◆ **RECORDS PROVIDED**:
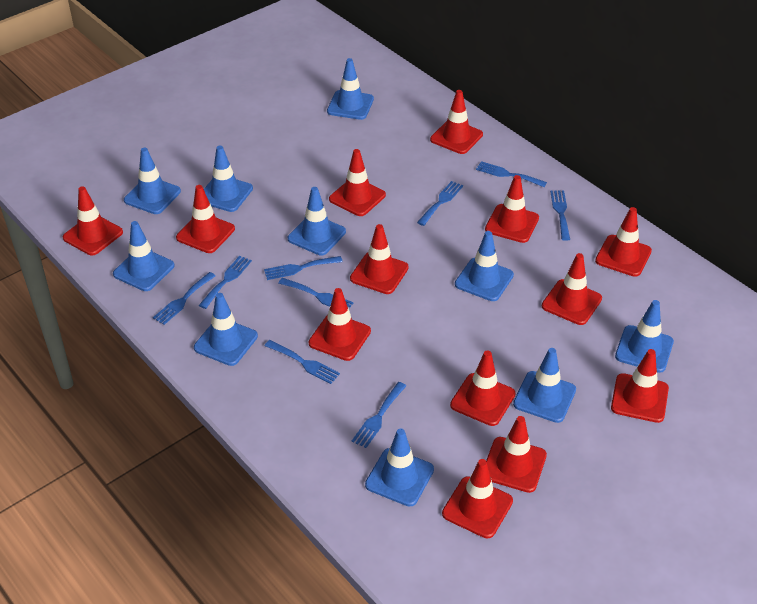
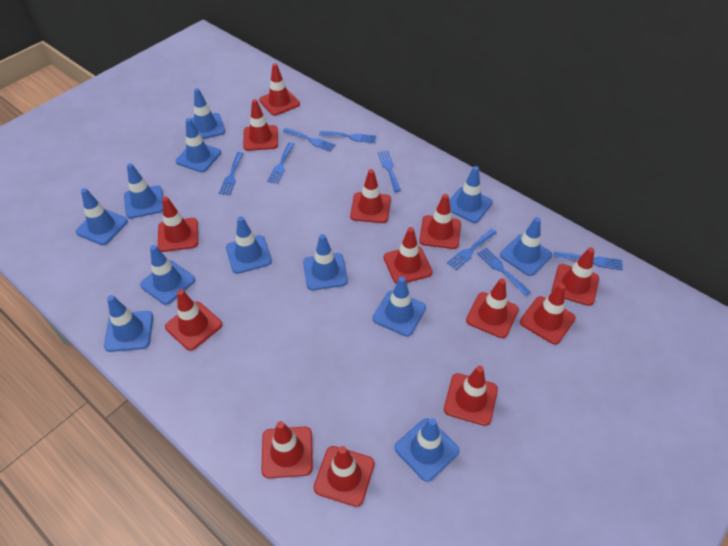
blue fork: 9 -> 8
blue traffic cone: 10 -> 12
* * *
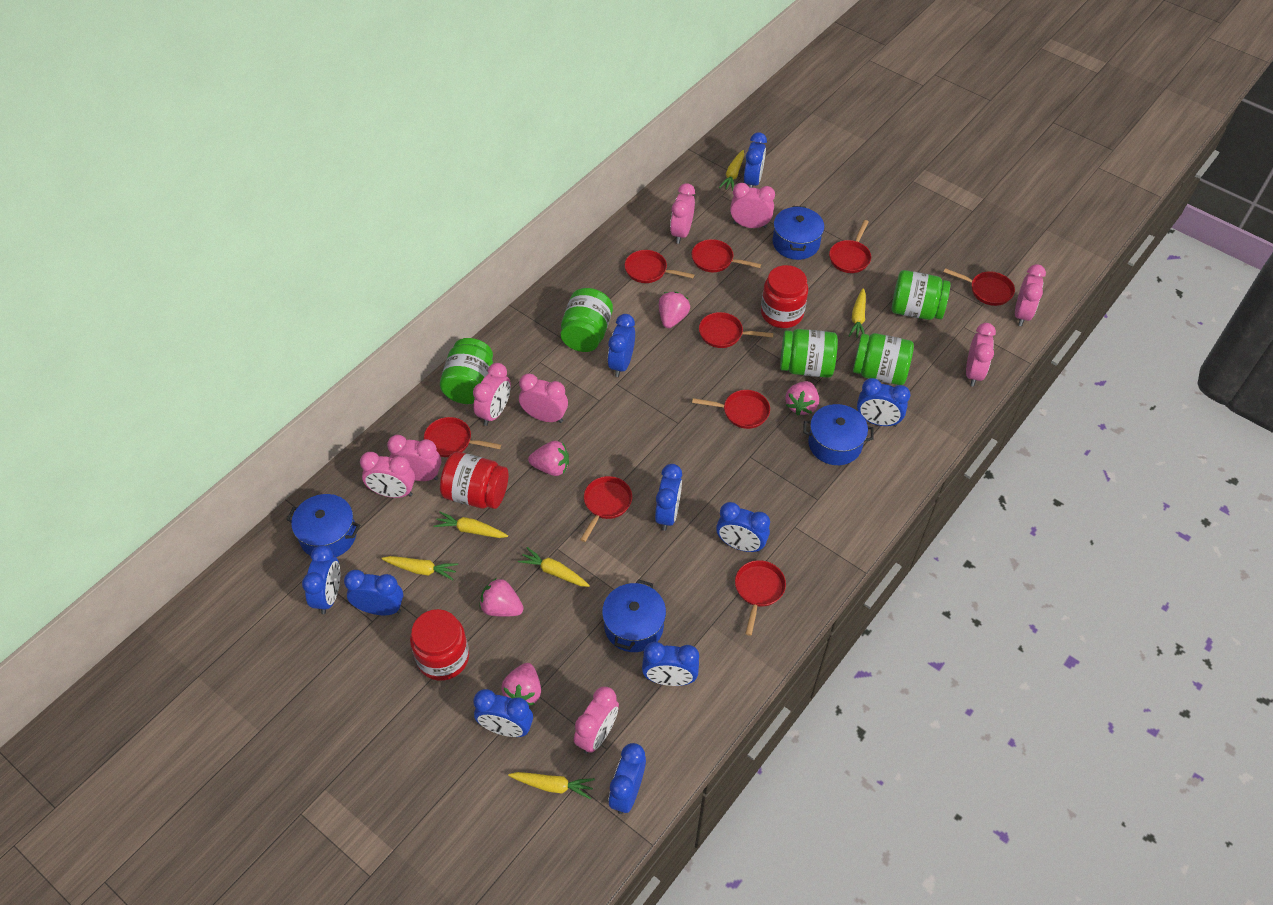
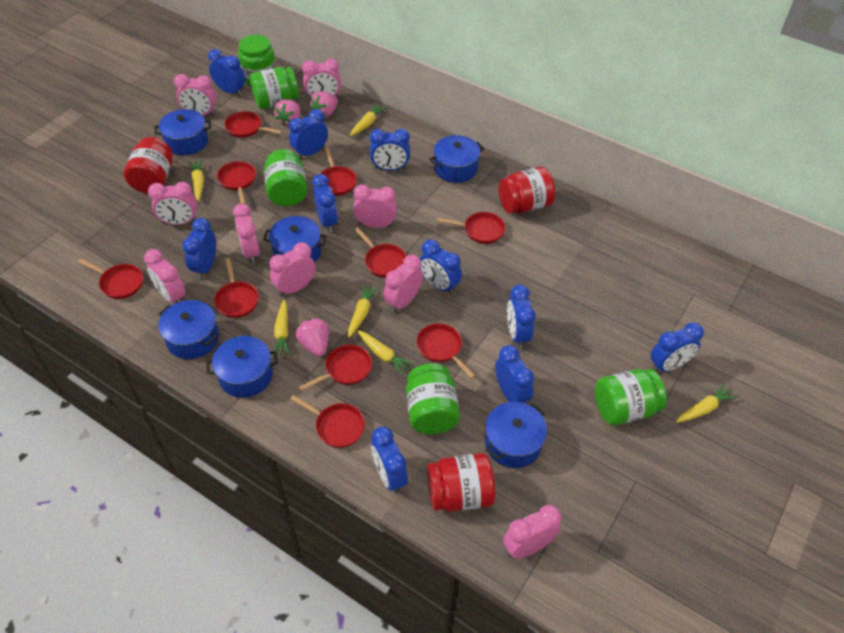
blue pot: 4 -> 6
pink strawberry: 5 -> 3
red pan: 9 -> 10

◆ **TASK INSTRUCTIONS**: What is the number of lines in the records that include the word "blue"? Answer with that number only.

◆ **SOLUTION BELOW**: 3